EXERCISE OBJECTIVE - Tally every line of the records below that includes "yellow", and reply with the total alone.

INPUT -
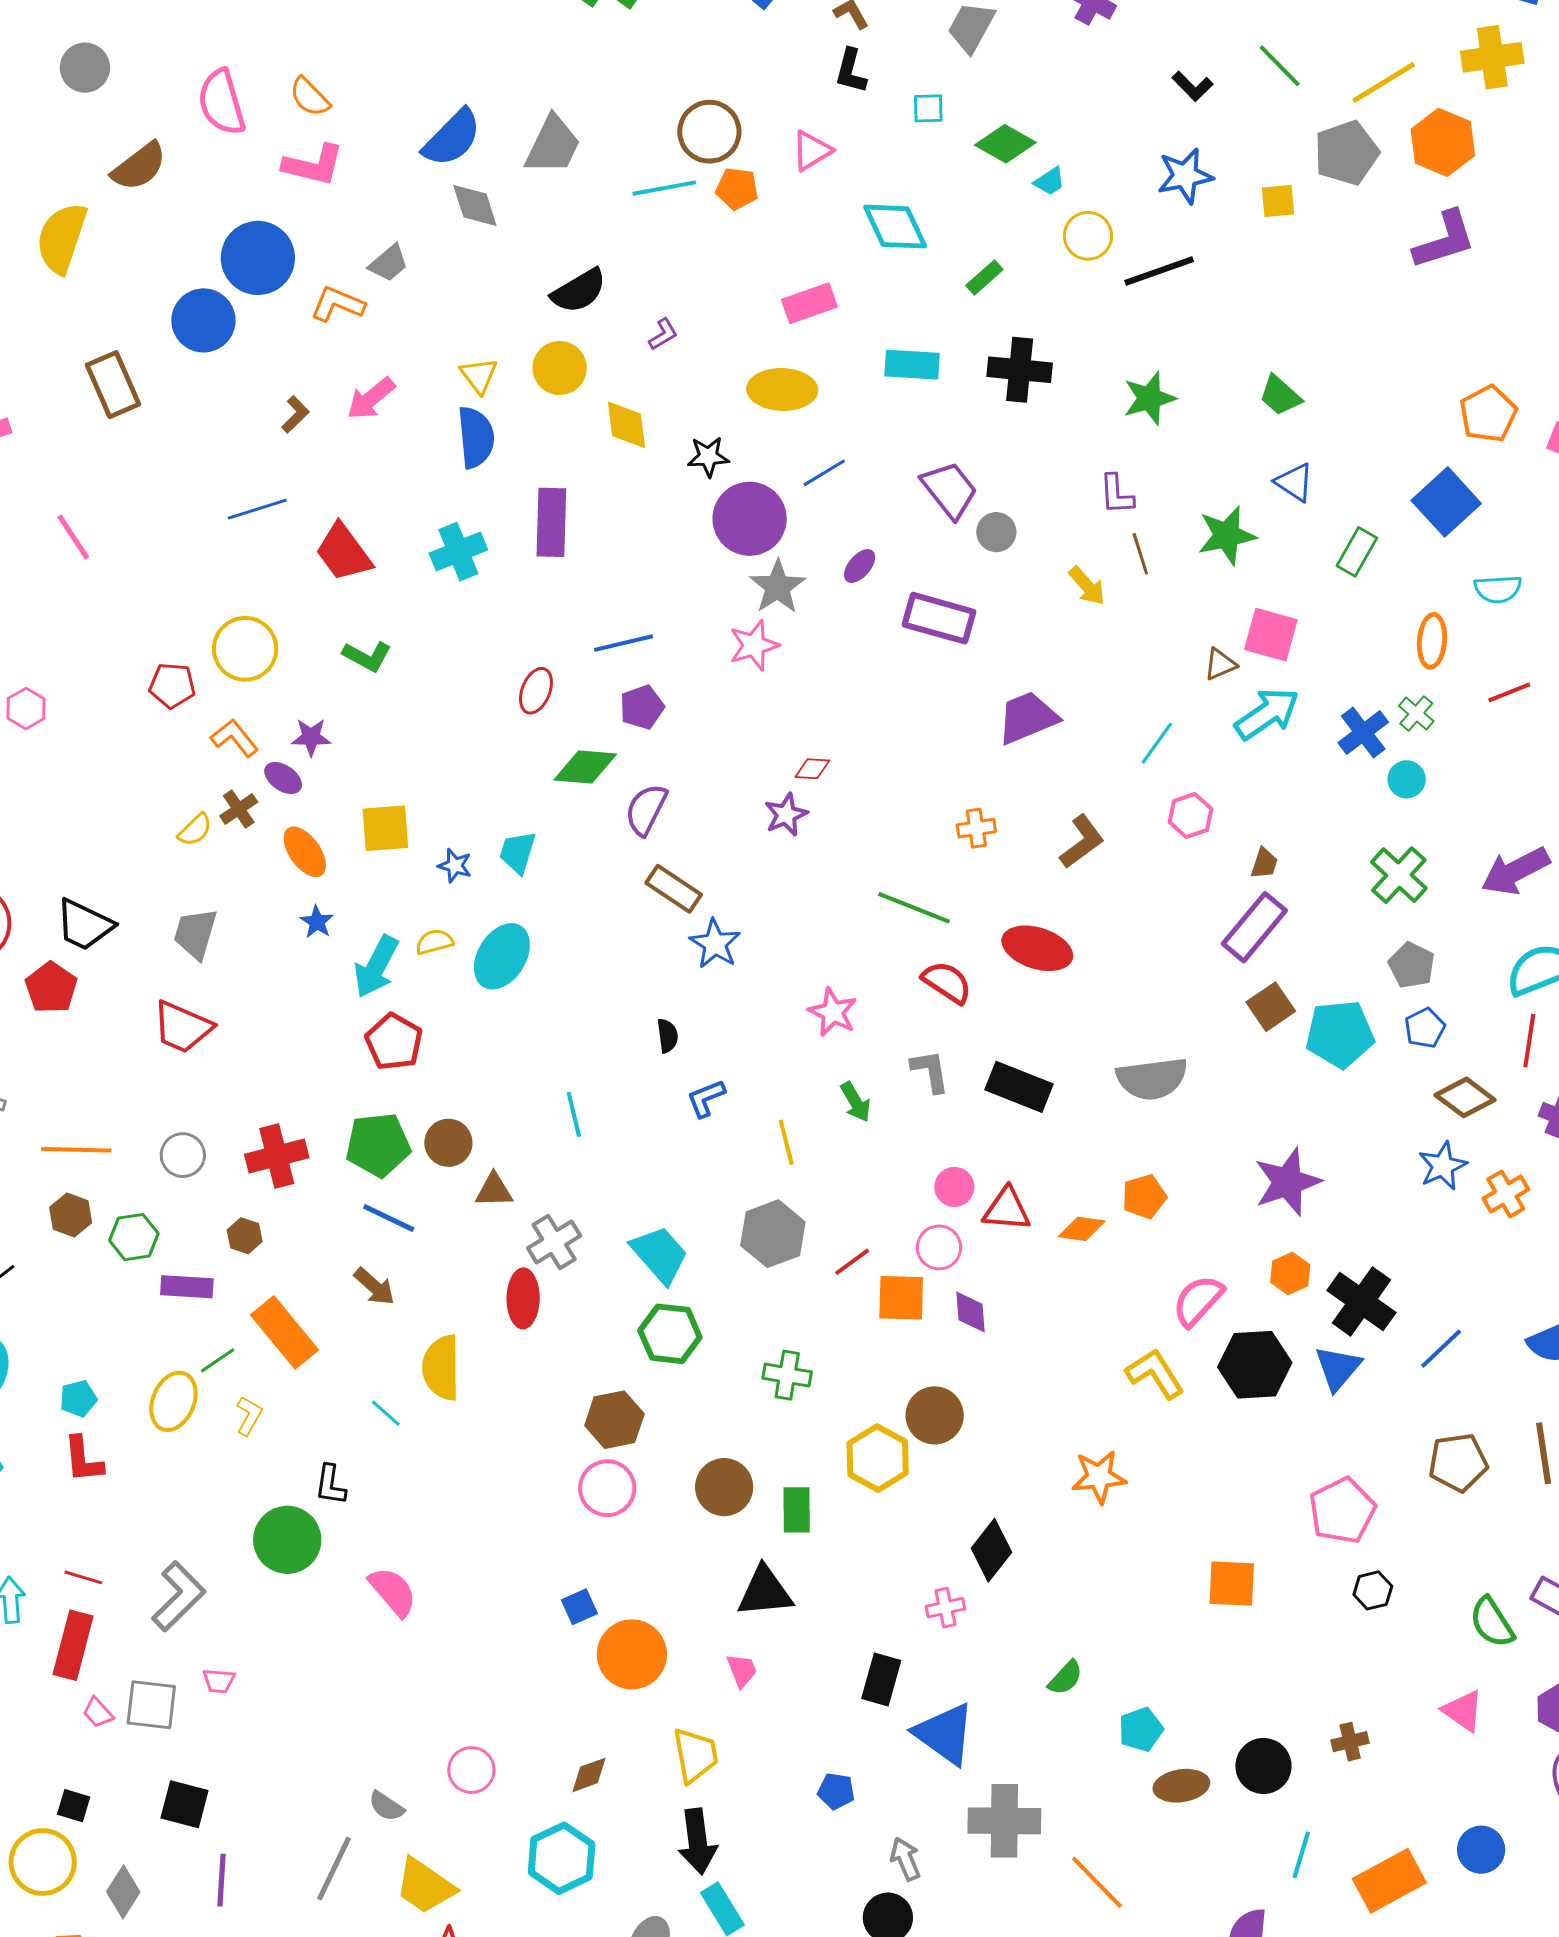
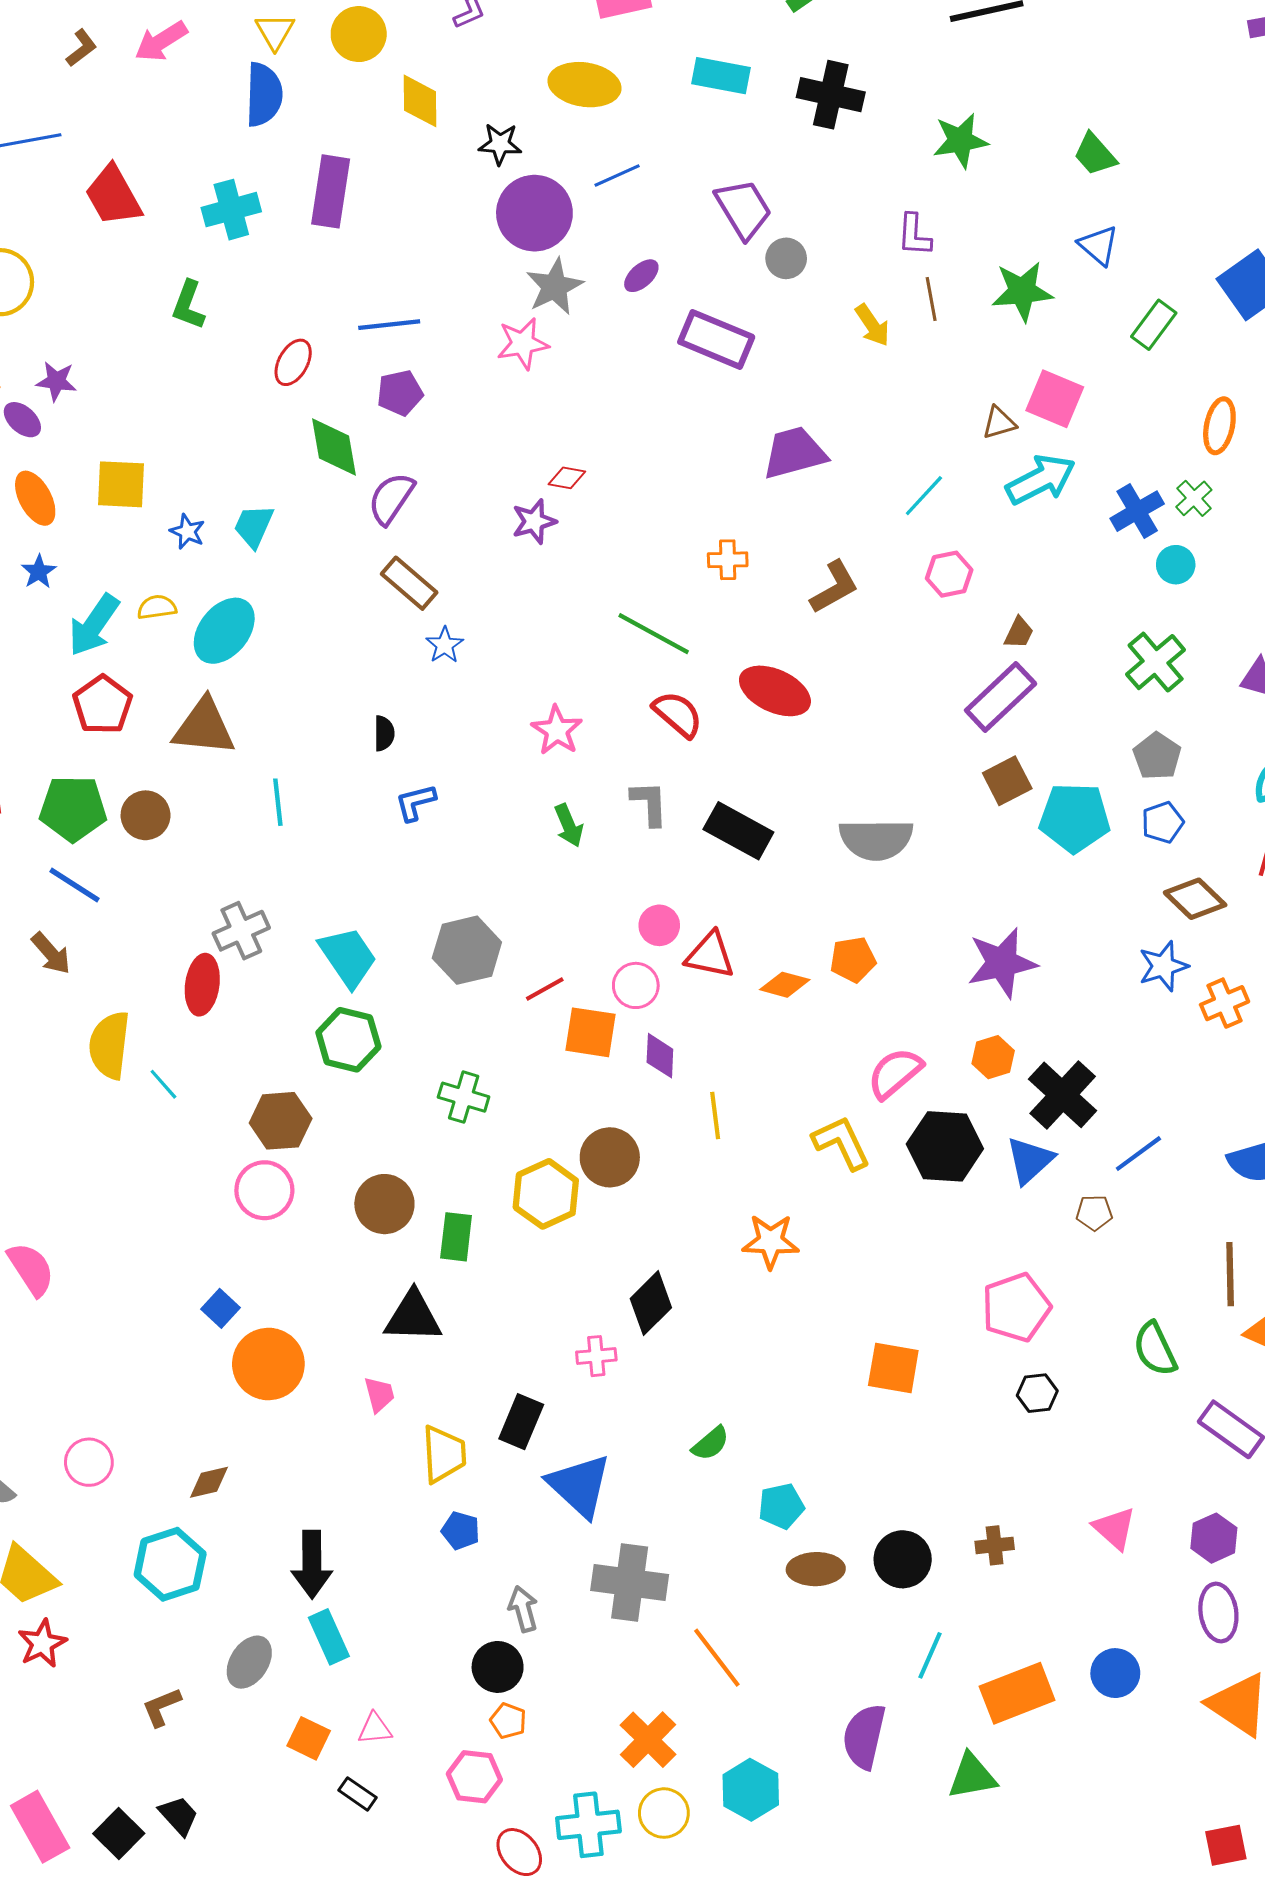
green L-shape: (367, 656) -> (188, 305), moved, turned 75
green diamond: (585, 767) -> (334, 447), turned 68
blue star: (715, 944) -> (445, 645), size x0.7
yellow line: (786, 1142) -> (715, 1115), moved
brown triangle: (494, 1190) -> (204, 727), moved, size x1.6
cyan line: (386, 1413) -> (163, 1084), moved
brown pentagon: (1458, 1462) -> (1094, 1213), moved, size x0.6
blue square: (579, 1607) -> (221, 1308), turned -30
green semicircle: (1492, 1622) -> (1155, 1349), moved
yellow trapezoid: (695, 1755) -> (444, 1454), moved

ANSWER AREA - 2